START INFORMATION GIVEN

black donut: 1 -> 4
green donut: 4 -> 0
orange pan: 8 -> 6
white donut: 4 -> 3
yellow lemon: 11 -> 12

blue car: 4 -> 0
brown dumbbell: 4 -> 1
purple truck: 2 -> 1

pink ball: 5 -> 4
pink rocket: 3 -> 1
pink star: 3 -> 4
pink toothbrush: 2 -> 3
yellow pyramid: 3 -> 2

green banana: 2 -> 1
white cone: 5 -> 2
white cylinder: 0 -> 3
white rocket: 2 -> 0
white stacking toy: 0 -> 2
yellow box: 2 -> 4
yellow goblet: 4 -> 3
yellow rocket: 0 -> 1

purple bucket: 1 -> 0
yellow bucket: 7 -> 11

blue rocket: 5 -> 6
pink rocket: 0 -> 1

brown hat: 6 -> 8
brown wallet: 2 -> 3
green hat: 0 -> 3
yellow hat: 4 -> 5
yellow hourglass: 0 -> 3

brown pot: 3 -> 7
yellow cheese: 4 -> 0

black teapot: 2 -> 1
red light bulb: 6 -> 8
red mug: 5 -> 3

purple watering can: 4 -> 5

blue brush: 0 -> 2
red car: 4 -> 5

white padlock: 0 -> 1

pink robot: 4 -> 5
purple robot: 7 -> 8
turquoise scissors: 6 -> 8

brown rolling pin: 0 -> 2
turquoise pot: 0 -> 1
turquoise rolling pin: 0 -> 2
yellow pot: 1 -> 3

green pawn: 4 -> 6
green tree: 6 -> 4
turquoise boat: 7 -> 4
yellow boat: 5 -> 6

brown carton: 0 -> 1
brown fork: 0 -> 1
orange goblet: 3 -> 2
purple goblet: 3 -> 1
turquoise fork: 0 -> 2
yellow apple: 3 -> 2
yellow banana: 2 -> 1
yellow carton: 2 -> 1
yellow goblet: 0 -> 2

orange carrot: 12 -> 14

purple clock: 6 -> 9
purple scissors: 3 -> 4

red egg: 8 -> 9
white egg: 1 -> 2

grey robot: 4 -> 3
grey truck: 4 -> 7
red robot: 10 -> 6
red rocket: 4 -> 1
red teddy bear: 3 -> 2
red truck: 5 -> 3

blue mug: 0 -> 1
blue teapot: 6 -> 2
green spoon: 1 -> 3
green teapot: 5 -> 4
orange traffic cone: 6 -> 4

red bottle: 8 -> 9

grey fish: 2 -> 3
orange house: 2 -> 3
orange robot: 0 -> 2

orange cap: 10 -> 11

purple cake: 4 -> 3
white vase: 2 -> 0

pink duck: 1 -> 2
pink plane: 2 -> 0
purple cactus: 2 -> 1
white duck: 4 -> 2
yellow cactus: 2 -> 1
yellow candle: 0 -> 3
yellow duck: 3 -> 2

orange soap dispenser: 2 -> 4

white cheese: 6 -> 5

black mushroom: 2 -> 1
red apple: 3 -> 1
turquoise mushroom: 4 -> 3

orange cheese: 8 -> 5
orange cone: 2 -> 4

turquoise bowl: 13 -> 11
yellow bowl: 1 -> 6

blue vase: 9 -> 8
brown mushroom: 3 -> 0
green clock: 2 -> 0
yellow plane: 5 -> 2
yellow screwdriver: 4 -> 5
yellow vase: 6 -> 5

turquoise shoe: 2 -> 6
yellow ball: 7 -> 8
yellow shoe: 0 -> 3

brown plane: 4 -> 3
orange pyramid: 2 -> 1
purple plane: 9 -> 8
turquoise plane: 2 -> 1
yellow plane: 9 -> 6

END INFORMATION GIVEN

## TO DO
Each line from the top of the entries above through the line containing "blue rocket: 5 -> 6" must be transcribed exactly, and no other line may appear.

## EXERCISE RESULT
black donut: 1 -> 4
green donut: 4 -> 0
orange pan: 8 -> 6
white donut: 4 -> 3
yellow lemon: 11 -> 12

blue car: 4 -> 0
brown dumbbell: 4 -> 1
purple truck: 2 -> 1

pink ball: 5 -> 4
pink rocket: 3 -> 1
pink star: 3 -> 4
pink toothbrush: 2 -> 3
yellow pyramid: 3 -> 2

green banana: 2 -> 1
white cone: 5 -> 2
white cylinder: 0 -> 3
white rocket: 2 -> 0
white stacking toy: 0 -> 2
yellow box: 2 -> 4
yellow goblet: 4 -> 3
yellow rocket: 0 -> 1

purple bucket: 1 -> 0
yellow bucket: 7 -> 11

blue rocket: 5 -> 6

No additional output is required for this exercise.